» WORK TASK: Go through the listing below and output exactly the line with "none -> pink plate B11:D13 level 1", the line with "none -> grey plate H3:H4 level 1", and each line between; omit the rest.

» SOURCE MATERIAL:
== == ==

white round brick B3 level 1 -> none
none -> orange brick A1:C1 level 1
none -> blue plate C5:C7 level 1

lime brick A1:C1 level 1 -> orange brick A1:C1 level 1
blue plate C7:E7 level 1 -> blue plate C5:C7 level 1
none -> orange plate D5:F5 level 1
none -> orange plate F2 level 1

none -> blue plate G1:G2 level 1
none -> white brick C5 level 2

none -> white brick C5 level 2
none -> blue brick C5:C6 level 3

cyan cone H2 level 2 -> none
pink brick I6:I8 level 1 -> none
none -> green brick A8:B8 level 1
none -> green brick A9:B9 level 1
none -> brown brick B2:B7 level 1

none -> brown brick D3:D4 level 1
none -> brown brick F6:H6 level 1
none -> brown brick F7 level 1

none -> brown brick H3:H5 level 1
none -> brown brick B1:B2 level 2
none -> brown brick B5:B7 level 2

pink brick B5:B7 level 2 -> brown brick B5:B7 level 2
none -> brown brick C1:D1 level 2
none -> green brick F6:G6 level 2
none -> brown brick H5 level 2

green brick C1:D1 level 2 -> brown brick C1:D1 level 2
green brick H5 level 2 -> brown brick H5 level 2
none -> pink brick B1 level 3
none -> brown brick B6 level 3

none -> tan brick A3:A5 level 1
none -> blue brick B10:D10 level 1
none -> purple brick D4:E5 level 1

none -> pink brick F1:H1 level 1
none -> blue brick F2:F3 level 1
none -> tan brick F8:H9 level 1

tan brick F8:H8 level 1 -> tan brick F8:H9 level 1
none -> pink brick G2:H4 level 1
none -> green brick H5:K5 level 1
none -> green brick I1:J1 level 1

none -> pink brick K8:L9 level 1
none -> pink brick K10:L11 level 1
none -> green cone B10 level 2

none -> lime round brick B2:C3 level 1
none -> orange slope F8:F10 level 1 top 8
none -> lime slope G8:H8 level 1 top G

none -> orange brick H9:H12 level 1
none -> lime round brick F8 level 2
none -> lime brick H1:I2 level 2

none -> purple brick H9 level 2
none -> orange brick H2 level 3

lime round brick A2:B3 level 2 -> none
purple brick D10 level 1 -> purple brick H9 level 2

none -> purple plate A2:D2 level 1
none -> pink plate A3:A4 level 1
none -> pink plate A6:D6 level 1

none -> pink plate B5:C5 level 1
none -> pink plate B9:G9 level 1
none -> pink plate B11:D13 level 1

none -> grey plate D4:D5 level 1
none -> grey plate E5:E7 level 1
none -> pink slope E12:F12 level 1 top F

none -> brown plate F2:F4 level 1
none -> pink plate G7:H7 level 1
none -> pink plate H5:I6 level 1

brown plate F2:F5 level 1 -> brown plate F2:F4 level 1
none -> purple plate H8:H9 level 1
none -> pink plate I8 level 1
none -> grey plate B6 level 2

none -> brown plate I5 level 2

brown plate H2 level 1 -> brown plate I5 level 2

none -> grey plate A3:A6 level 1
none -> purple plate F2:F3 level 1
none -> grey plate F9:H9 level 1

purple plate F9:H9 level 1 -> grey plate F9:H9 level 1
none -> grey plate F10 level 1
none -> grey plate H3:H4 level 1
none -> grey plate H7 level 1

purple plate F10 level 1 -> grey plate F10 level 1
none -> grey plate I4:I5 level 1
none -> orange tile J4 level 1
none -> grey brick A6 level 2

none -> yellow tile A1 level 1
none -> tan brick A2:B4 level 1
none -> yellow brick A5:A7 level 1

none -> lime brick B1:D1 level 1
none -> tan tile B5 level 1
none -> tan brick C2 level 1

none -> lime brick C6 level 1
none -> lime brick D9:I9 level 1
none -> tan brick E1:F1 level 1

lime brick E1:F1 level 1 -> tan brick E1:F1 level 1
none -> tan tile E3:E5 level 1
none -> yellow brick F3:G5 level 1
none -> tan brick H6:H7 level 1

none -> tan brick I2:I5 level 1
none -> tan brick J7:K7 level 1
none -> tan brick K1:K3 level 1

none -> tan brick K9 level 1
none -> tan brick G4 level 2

== == ==

» EXPECTED ANSWER:
none -> pink plate B11:D13 level 1

none -> grey plate D4:D5 level 1
none -> grey plate E5:E7 level 1
none -> pink slope E12:F12 level 1 top F

none -> brown plate F2:F4 level 1
none -> pink plate G7:H7 level 1
none -> pink plate H5:I6 level 1

brown plate F2:F5 level 1 -> brown plate F2:F4 level 1
none -> purple plate H8:H9 level 1
none -> pink plate I8 level 1
none -> grey plate B6 level 2

none -> brown plate I5 level 2

brown plate H2 level 1 -> brown plate I5 level 2

none -> grey plate A3:A6 level 1
none -> purple plate F2:F3 level 1
none -> grey plate F9:H9 level 1

purple plate F9:H9 level 1 -> grey plate F9:H9 level 1
none -> grey plate F10 level 1
none -> grey plate H3:H4 level 1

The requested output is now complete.